The entries below hold a line with "The second view lost the purple scissors" and a line with "The second view gained the purple box". Return those lines and all that lie between them, exactly and only.

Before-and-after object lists
==================================================
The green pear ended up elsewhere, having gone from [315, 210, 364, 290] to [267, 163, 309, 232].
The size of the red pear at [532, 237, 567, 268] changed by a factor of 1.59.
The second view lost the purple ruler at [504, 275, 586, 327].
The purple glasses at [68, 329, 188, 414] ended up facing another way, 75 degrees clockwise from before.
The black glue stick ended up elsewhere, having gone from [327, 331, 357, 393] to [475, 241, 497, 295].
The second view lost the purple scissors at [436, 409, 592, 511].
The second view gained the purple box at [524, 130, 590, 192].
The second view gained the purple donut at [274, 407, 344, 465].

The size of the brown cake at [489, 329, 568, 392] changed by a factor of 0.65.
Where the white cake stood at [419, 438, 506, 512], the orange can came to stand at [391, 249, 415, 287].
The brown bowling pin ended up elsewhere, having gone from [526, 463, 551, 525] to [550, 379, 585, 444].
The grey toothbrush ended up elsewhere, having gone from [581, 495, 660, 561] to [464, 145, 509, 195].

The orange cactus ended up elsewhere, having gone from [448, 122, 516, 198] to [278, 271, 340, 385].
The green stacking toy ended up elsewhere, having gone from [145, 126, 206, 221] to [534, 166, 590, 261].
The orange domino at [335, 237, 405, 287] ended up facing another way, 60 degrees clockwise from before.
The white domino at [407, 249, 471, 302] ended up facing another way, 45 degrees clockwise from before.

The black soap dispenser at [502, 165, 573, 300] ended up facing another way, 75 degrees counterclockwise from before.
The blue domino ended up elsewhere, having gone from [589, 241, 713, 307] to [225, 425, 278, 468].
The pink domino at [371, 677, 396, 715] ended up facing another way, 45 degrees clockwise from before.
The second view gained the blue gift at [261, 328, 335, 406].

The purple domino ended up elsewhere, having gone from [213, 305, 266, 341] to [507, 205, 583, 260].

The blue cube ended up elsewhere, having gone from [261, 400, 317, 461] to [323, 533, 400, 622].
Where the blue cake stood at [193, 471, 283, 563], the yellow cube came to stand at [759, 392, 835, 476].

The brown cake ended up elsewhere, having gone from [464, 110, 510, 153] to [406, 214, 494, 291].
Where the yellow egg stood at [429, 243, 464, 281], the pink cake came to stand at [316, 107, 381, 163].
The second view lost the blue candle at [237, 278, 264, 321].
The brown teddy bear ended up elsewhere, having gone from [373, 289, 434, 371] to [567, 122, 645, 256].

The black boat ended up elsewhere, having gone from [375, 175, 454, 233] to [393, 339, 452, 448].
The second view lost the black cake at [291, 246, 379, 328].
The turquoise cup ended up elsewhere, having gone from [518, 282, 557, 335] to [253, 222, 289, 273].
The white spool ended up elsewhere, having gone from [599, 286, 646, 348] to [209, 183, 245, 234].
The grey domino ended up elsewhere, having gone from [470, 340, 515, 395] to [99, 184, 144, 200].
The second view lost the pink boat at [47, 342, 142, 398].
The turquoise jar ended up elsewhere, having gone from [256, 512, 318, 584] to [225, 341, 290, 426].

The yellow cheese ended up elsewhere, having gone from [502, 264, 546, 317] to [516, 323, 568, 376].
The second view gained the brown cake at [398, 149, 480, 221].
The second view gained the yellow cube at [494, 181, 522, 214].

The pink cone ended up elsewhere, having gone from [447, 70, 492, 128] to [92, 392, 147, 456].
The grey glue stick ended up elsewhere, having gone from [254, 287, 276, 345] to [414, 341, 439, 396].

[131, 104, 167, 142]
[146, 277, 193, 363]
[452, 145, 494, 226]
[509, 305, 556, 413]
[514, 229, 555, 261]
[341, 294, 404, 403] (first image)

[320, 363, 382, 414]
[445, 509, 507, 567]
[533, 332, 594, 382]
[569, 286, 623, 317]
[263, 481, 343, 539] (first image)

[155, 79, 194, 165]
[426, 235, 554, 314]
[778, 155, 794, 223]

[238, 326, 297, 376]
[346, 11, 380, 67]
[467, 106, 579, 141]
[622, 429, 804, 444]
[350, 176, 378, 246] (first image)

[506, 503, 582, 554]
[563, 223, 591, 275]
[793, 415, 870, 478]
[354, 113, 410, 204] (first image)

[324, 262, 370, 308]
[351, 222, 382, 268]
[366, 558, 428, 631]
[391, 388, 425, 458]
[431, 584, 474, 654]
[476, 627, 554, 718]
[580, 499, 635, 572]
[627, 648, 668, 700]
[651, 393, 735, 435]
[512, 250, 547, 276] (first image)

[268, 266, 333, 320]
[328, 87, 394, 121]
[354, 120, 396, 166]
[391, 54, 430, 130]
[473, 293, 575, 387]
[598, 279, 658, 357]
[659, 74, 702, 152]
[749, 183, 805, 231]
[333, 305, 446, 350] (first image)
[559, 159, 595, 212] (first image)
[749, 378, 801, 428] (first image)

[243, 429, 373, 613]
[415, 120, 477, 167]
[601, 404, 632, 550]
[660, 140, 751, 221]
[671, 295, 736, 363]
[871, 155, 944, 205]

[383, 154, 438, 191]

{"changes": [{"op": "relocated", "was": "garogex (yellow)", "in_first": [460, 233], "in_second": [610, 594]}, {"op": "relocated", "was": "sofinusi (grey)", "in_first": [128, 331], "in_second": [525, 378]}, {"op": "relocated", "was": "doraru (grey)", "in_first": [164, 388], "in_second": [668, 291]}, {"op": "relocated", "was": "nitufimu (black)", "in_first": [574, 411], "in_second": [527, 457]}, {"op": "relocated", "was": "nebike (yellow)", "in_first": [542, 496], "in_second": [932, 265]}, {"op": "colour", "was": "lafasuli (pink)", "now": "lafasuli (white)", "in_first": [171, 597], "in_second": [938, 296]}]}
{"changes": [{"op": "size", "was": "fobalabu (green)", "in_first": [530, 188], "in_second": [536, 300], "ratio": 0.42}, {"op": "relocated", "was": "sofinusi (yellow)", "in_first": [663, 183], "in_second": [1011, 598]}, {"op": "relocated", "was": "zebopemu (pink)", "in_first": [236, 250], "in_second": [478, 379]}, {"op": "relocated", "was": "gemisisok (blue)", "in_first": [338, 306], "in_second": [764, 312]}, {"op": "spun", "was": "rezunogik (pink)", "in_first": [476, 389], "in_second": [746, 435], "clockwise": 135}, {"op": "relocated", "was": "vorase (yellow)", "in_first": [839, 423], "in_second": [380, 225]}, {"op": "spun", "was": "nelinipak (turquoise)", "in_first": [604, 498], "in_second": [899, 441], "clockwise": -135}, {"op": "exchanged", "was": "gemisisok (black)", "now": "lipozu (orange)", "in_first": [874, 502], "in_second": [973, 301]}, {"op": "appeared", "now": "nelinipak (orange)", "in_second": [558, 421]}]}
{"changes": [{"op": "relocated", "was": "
==================================================
_TASK RESULT_:
The second view lost the purple scissors at [436, 409, 592, 511].
The second view gained the purple box at [524, 130, 590, 192].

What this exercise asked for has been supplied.